WHAT TO WORK ON = Restate the entries below in full, exactly as they read, but without pictures.

──────────

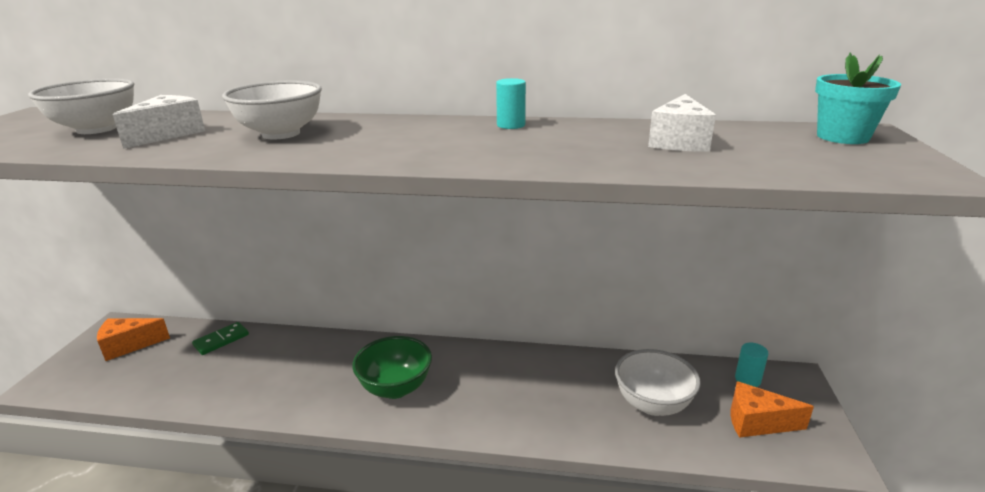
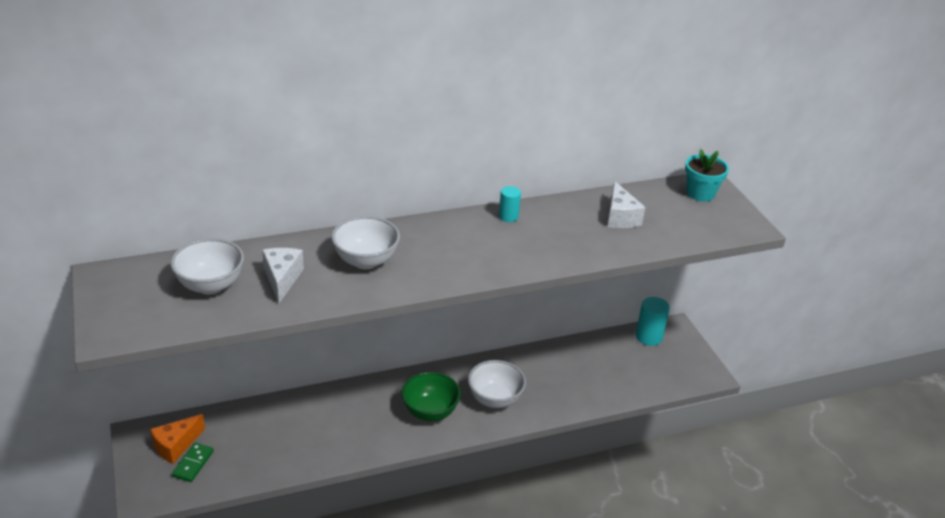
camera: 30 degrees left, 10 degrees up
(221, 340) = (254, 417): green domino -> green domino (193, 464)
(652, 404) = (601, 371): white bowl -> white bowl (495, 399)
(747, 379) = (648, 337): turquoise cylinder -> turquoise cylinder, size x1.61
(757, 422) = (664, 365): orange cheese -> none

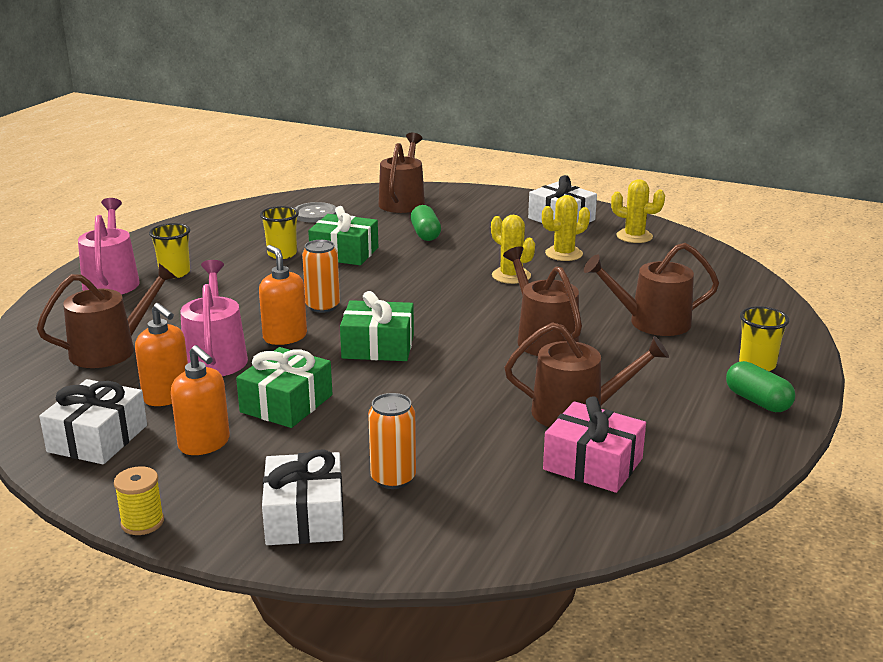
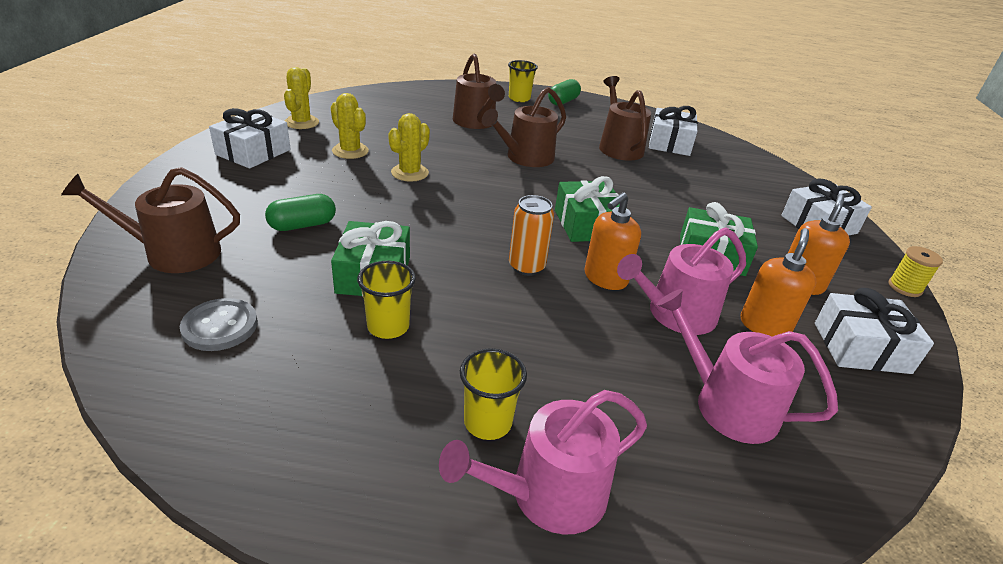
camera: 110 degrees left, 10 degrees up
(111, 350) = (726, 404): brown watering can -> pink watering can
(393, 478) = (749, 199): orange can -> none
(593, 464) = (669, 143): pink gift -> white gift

──────────

WRITTEN RESPONSE =
camera: 30 degrees left, 10 degrees up
(221, 340) = (254, 417): green domino -> green domino (193, 464)
(652, 404) = (601, 371): white bowl -> white bowl (495, 399)
(747, 379) = (648, 337): turquoise cylinder -> turquoise cylinder, size x1.61
(757, 422) = (664, 365): orange cheese -> none

camera: 110 degrees left, 10 degrees up
(111, 350) = (726, 404): brown watering can -> pink watering can
(393, 478) = (749, 199): orange can -> none
(593, 464) = (669, 143): pink gift -> white gift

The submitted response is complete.